------ Records shown ------

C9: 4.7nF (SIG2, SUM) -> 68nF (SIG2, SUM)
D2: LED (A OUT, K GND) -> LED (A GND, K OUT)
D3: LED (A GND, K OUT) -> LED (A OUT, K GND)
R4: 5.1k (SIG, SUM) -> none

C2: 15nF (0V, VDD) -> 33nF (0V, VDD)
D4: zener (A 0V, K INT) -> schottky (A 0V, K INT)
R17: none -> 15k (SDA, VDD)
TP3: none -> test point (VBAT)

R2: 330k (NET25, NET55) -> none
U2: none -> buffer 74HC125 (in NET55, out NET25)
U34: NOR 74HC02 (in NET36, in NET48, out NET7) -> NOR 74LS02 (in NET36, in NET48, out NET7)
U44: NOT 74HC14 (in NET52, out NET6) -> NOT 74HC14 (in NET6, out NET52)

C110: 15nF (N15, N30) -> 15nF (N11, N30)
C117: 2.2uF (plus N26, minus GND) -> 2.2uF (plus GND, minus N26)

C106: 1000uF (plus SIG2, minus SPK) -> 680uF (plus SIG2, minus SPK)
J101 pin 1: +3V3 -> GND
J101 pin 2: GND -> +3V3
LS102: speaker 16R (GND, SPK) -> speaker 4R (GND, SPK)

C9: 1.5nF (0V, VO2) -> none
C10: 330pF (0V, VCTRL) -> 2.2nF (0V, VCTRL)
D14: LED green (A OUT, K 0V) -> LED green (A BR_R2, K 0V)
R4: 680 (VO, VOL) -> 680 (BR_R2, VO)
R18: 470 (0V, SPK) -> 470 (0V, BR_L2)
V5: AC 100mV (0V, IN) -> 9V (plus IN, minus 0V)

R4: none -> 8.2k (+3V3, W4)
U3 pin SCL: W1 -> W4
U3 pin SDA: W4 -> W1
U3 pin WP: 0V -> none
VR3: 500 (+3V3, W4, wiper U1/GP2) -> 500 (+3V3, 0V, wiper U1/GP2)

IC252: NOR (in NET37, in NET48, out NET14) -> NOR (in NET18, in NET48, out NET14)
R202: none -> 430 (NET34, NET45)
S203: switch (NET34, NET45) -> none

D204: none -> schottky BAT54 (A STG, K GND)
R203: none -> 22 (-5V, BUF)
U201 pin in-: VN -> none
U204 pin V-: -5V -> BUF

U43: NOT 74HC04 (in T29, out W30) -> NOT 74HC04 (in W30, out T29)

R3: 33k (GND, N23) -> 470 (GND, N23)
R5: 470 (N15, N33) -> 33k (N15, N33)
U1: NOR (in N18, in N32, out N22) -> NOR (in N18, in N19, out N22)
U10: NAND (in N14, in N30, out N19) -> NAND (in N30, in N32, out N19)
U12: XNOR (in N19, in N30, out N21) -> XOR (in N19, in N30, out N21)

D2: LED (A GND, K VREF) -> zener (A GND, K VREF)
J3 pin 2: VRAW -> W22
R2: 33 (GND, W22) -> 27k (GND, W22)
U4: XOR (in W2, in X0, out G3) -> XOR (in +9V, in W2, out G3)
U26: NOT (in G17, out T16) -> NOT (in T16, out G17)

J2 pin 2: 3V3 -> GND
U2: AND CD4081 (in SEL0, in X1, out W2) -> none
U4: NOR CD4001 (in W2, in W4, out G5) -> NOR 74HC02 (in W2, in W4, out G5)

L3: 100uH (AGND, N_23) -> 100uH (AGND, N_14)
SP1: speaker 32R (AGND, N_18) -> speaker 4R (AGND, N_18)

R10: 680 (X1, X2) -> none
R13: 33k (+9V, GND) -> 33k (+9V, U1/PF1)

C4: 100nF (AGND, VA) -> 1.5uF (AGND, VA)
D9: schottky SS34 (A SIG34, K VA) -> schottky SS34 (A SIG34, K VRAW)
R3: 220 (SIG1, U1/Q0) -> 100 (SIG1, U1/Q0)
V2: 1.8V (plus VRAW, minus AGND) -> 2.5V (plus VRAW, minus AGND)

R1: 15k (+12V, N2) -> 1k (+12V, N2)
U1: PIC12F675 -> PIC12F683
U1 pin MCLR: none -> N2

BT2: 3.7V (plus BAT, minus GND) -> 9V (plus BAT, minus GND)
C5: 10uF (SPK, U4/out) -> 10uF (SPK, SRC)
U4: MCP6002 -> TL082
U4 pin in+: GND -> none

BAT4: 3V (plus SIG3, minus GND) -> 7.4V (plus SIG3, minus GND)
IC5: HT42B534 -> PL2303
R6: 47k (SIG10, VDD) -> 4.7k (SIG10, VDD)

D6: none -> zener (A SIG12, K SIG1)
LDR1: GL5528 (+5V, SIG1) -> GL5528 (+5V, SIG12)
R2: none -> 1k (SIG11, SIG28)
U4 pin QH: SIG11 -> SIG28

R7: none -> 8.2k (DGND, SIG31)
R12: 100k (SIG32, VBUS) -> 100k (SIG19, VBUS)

------

# Requirement
The data above must be reproduced in full, exactly as given.

# Written solution
C9: 4.7nF (SIG2, SUM) -> 68nF (SIG2, SUM)
D2: LED (A OUT, K GND) -> LED (A GND, K OUT)
D3: LED (A GND, K OUT) -> LED (A OUT, K GND)
R4: 5.1k (SIG, SUM) -> none

C2: 15nF (0V, VDD) -> 33nF (0V, VDD)
D4: zener (A 0V, K INT) -> schottky (A 0V, K INT)
R17: none -> 15k (SDA, VDD)
TP3: none -> test point (VBAT)

R2: 330k (NET25, NET55) -> none
U2: none -> buffer 74HC125 (in NET55, out NET25)
U34: NOR 74HC02 (in NET36, in NET48, out NET7) -> NOR 74LS02 (in NET36, in NET48, out NET7)
U44: NOT 74HC14 (in NET52, out NET6) -> NOT 74HC14 (in NET6, out NET52)

C110: 15nF (N15, N30) -> 15nF (N11, N30)
C117: 2.2uF (plus N26, minus GND) -> 2.2uF (plus GND, minus N26)

C106: 1000uF (plus SIG2, minus SPK) -> 680uF (plus SIG2, minus SPK)
J101 pin 1: +3V3 -> GND
J101 pin 2: GND -> +3V3
LS102: speaker 16R (GND, SPK) -> speaker 4R (GND, SPK)

C9: 1.5nF (0V, VO2) -> none
C10: 330pF (0V, VCTRL) -> 2.2nF (0V, VCTRL)
D14: LED green (A OUT, K 0V) -> LED green (A BR_R2, K 0V)
R4: 680 (VO, VOL) -> 680 (BR_R2, VO)
R18: 470 (0V, SPK) -> 470 (0V, BR_L2)
V5: AC 100mV (0V, IN) -> 9V (plus IN, minus 0V)

R4: none -> 8.2k (+3V3, W4)
U3 pin SCL: W1 -> W4
U3 pin SDA: W4 -> W1
U3 pin WP: 0V -> none
VR3: 500 (+3V3, W4, wiper U1/GP2) -> 500 (+3V3, 0V, wiper U1/GP2)

IC252: NOR (in NET37, in NET48, out NET14) -> NOR (in NET18, in NET48, out NET14)
R202: none -> 430 (NET34, NET45)
S203: switch (NET34, NET45) -> none

D204: none -> schottky BAT54 (A STG, K GND)
R203: none -> 22 (-5V, BUF)
U201 pin in-: VN -> none
U204 pin V-: -5V -> BUF

U43: NOT 74HC04 (in T29, out W30) -> NOT 74HC04 (in W30, out T29)

R3: 33k (GND, N23) -> 470 (GND, N23)
R5: 470 (N15, N33) -> 33k (N15, N33)
U1: NOR (in N18, in N32, out N22) -> NOR (in N18, in N19, out N22)
U10: NAND (in N14, in N30, out N19) -> NAND (in N30, in N32, out N19)
U12: XNOR (in N19, in N30, out N21) -> XOR (in N19, in N30, out N21)

D2: LED (A GND, K VREF) -> zener (A GND, K VREF)
J3 pin 2: VRAW -> W22
R2: 33 (GND, W22) -> 27k (GND, W22)
U4: XOR (in W2, in X0, out G3) -> XOR (in +9V, in W2, out G3)
U26: NOT (in G17, out T16) -> NOT (in T16, out G17)

J2 pin 2: 3V3 -> GND
U2: AND CD4081 (in SEL0, in X1, out W2) -> none
U4: NOR CD4001 (in W2, in W4, out G5) -> NOR 74HC02 (in W2, in W4, out G5)

L3: 100uH (AGND, N_23) -> 100uH (AGND, N_14)
SP1: speaker 32R (AGND, N_18) -> speaker 4R (AGND, N_18)

R10: 680 (X1, X2) -> none
R13: 33k (+9V, GND) -> 33k (+9V, U1/PF1)

C4: 100nF (AGND, VA) -> 1.5uF (AGND, VA)
D9: schottky SS34 (A SIG34, K VA) -> schottky SS34 (A SIG34, K VRAW)
R3: 220 (SIG1, U1/Q0) -> 100 (SIG1, U1/Q0)
V2: 1.8V (plus VRAW, minus AGND) -> 2.5V (plus VRAW, minus AGND)

R1: 15k (+12V, N2) -> 1k (+12V, N2)
U1: PIC12F675 -> PIC12F683
U1 pin MCLR: none -> N2

BT2: 3.7V (plus BAT, minus GND) -> 9V (plus BAT, minus GND)
C5: 10uF (SPK, U4/out) -> 10uF (SPK, SRC)
U4: MCP6002 -> TL082
U4 pin in+: GND -> none

BAT4: 3V (plus SIG3, minus GND) -> 7.4V (plus SIG3, minus GND)
IC5: HT42B534 -> PL2303
R6: 47k (SIG10, VDD) -> 4.7k (SIG10, VDD)

D6: none -> zener (A SIG12, K SIG1)
LDR1: GL5528 (+5V, SIG1) -> GL5528 (+5V, SIG12)
R2: none -> 1k (SIG11, SIG28)
U4 pin QH: SIG11 -> SIG28

R7: none -> 8.2k (DGND, SIG31)
R12: 100k (SIG32, VBUS) -> 100k (SIG19, VBUS)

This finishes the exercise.